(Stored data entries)
=== Begin Enclosure ===

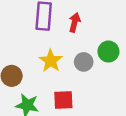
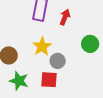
gray circle: (84, 62) -> (58, 61), moved

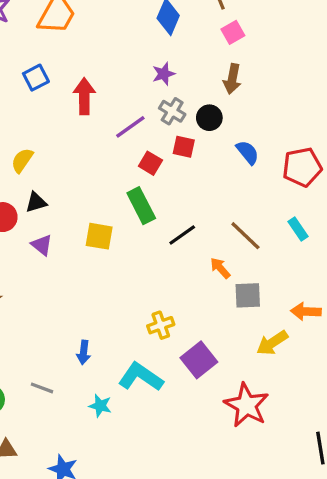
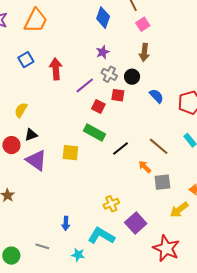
green rectangle: (141, 206) -> (95, 132), turned -30
purple triangle: (42, 245) -> (36, 160), size x1.6

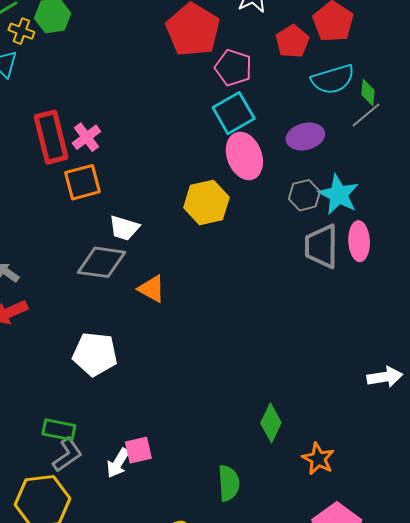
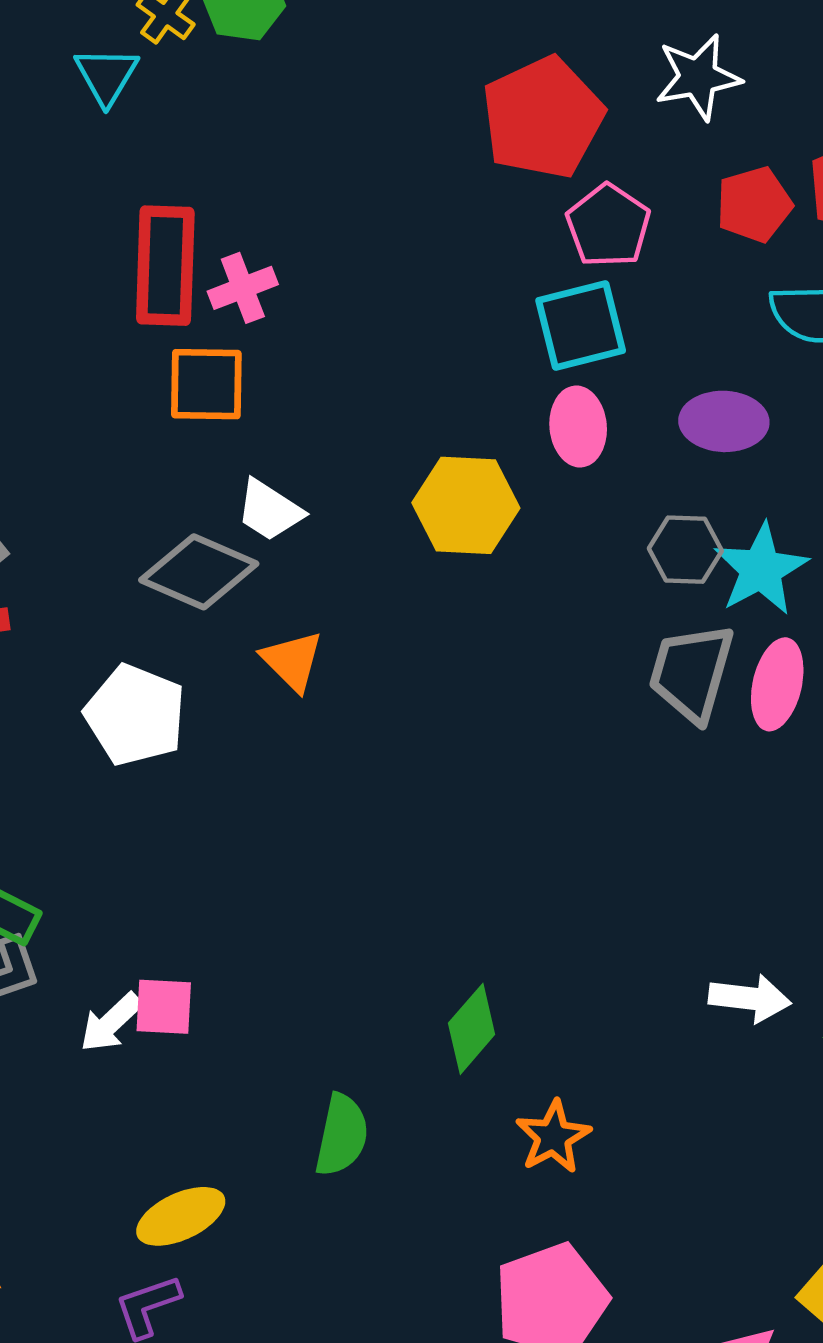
pink ellipse: (244, 156) -> (578, 427), size x0.7
white pentagon: (95, 354) -> (135, 715), moved

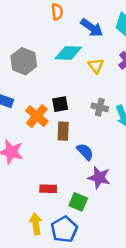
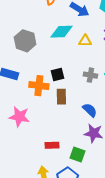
yellow triangle: (96, 66) -> (85, 41), turned -48
orange cross: (37, 116) -> (39, 86), turned -30
blue semicircle: (85, 152) -> (90, 110), moved

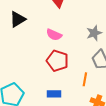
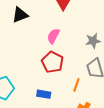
pink semicircle: (54, 35) -> (53, 36), turned 84

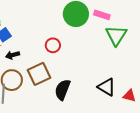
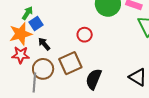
black arrow: (13, 55) -> (44, 44), turned 64

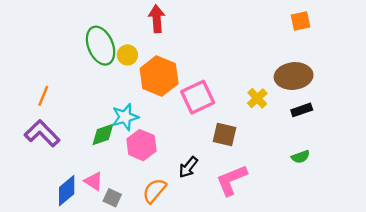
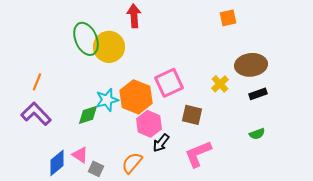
orange square: (301, 21) -> (228, 18), moved
yellow circle: (127, 55) -> (109, 47), size x1.8
orange hexagon: (159, 76) -> (136, 97), moved
pink hexagon: (141, 145) -> (149, 124), moved

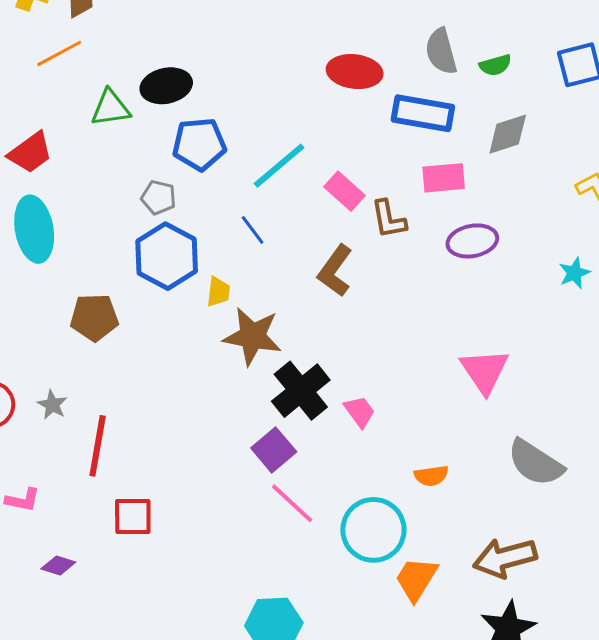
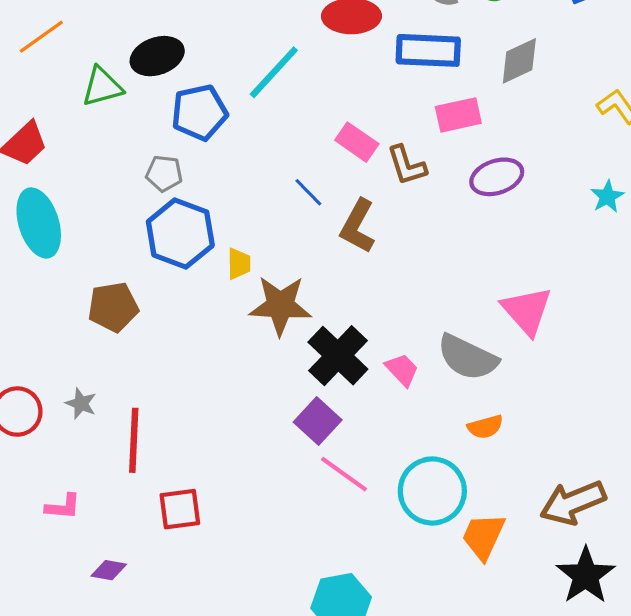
cyan line: (279, 166) -> (274, 72), moved
blue line: (253, 230) -> (308, 192), moved
gray semicircle: (535, 463) -> (467, 357), moved

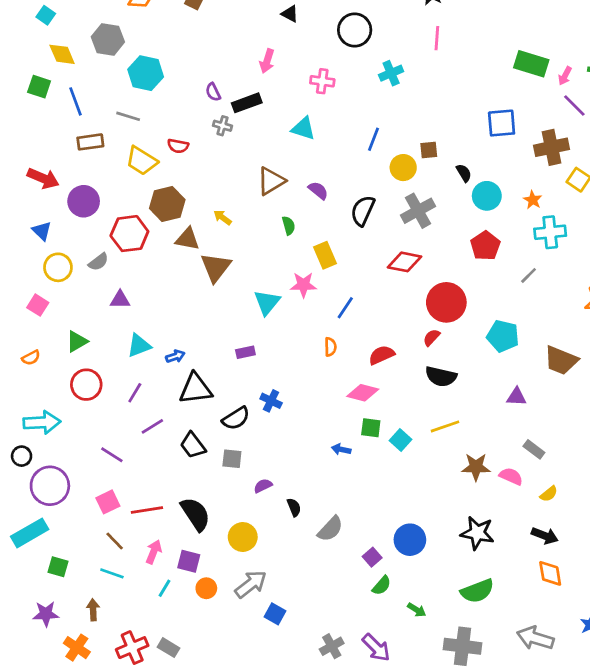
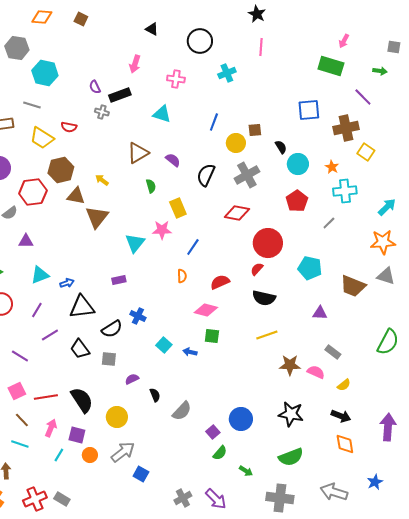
pink arrow: (565, 76) -> (344, 41), moved
cyan square: (400, 440) -> (164, 345), moved

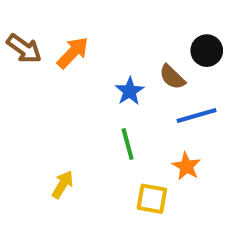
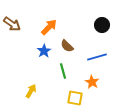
orange arrow: (73, 53) -> (49, 27), moved
brown semicircle: (172, 77) -> (67, 46), moved
blue star: (130, 91) -> (44, 51), moved

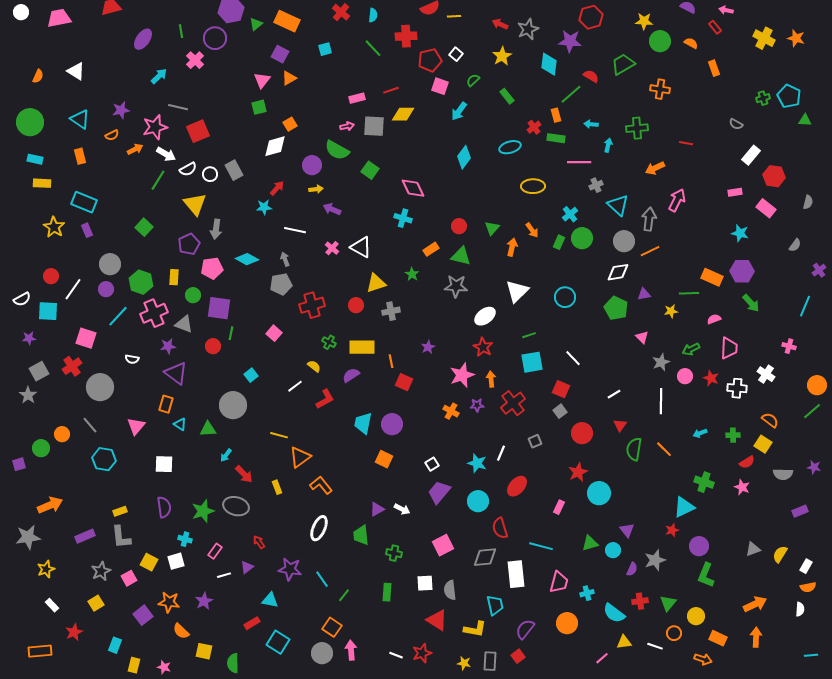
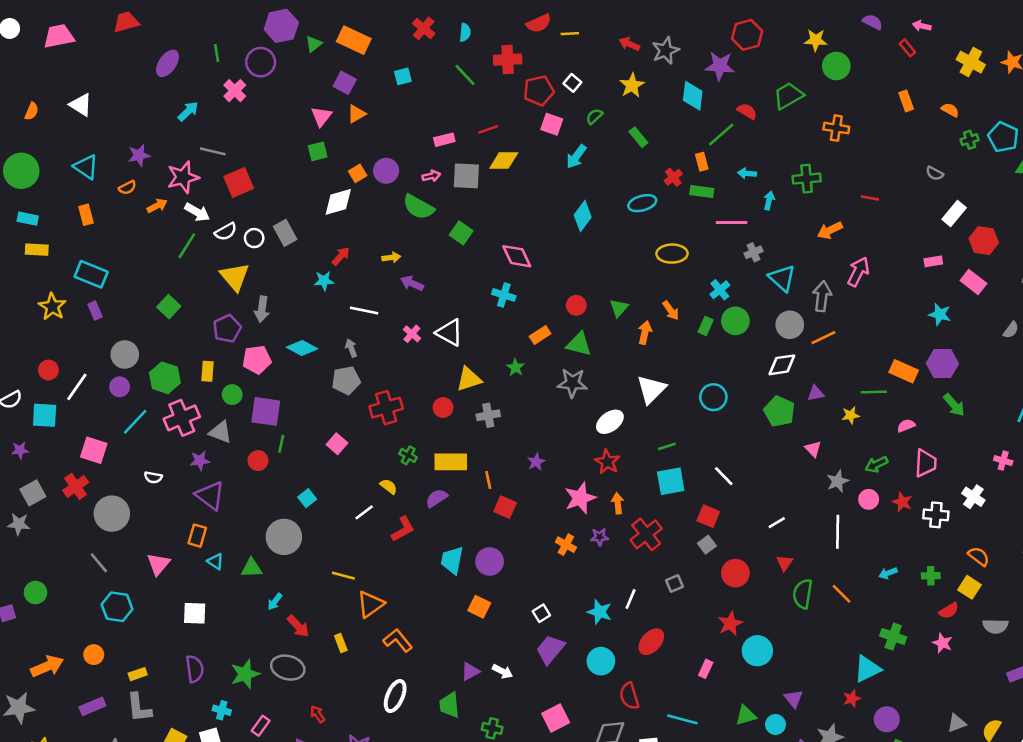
orange semicircle: (691, 43) -> (950, 110), moved
purple circle: (312, 165) -> (386, 171), moved
gray star: (28, 395) -> (19, 524), turned -30
orange circle: (62, 434) -> (94, 655), moved

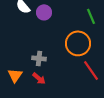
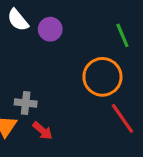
gray cross: (39, 58) -> (26, 103), moved

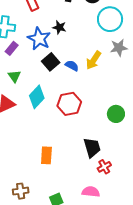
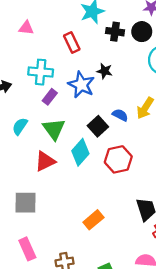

=== End Enclosure ===

• _About this exercise_
Word for word, output the lines from the line bearing "gray semicircle: (535, 463)" through the end of the records above, and only those, without the pictures.

• _Output for this task_
gray semicircle: (535, 463) -> (467, 357), moved

pink arrow: (565, 76) -> (344, 41), moved
cyan square: (400, 440) -> (164, 345), moved

orange arrow: (73, 53) -> (49, 27), moved
brown semicircle: (172, 77) -> (67, 46), moved
blue star: (130, 91) -> (44, 51), moved

orange semicircle: (691, 43) -> (950, 110), moved
purple circle: (312, 165) -> (386, 171), moved
gray star: (28, 395) -> (19, 524), turned -30
orange circle: (62, 434) -> (94, 655), moved

gray cross: (39, 58) -> (26, 103), moved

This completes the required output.